→ Work to complete
Transcribe each entry below exactly. Pictures do not go in the copy.

-------- Data for review

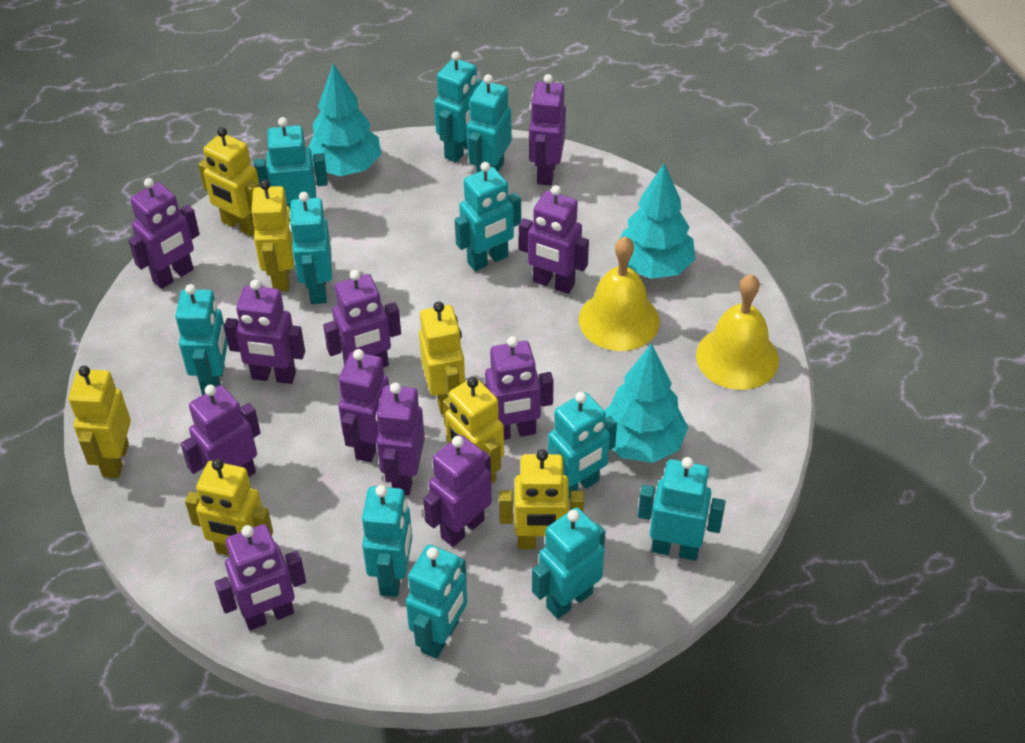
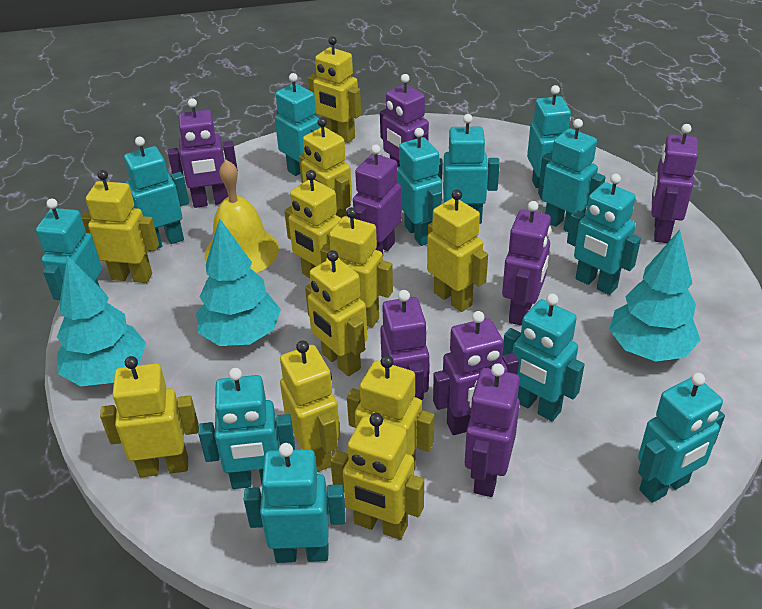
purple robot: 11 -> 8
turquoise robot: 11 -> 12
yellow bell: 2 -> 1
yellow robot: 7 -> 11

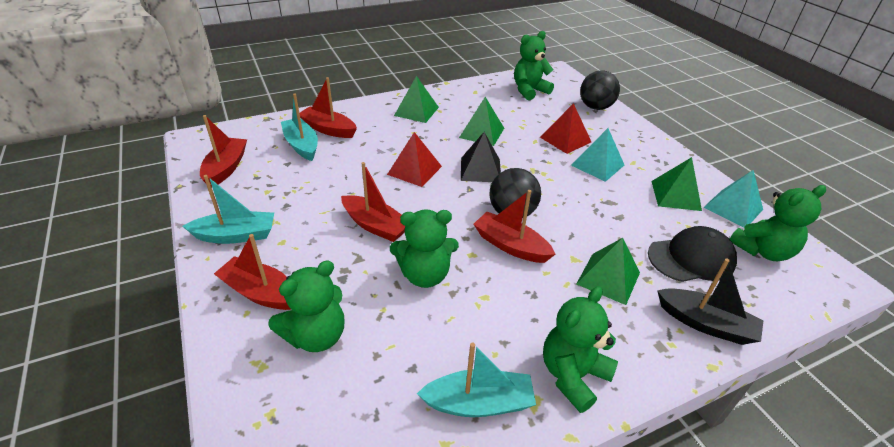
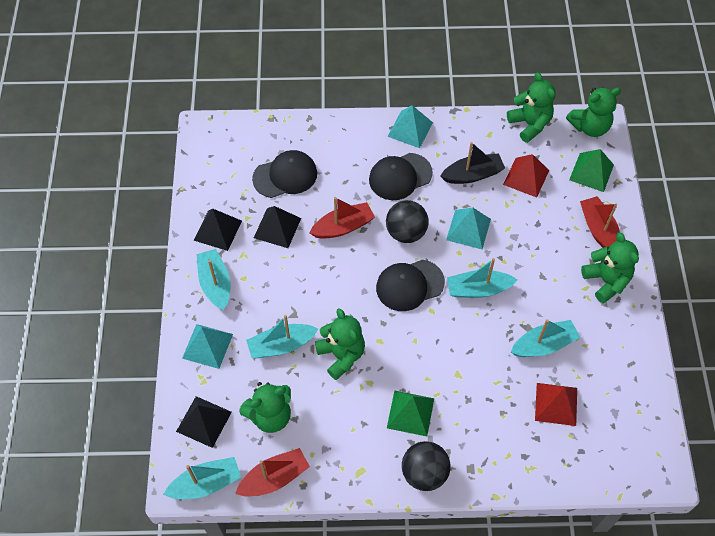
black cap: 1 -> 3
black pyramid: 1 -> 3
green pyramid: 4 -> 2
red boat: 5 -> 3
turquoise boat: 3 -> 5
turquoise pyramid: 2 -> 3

----------------

→ Answer box
purple robot: 11 -> 8
turquoise robot: 11 -> 12
yellow bell: 2 -> 1
yellow robot: 7 -> 11

black cap: 1 -> 3
black pyramid: 1 -> 3
green pyramid: 4 -> 2
red boat: 5 -> 3
turquoise boat: 3 -> 5
turquoise pyramid: 2 -> 3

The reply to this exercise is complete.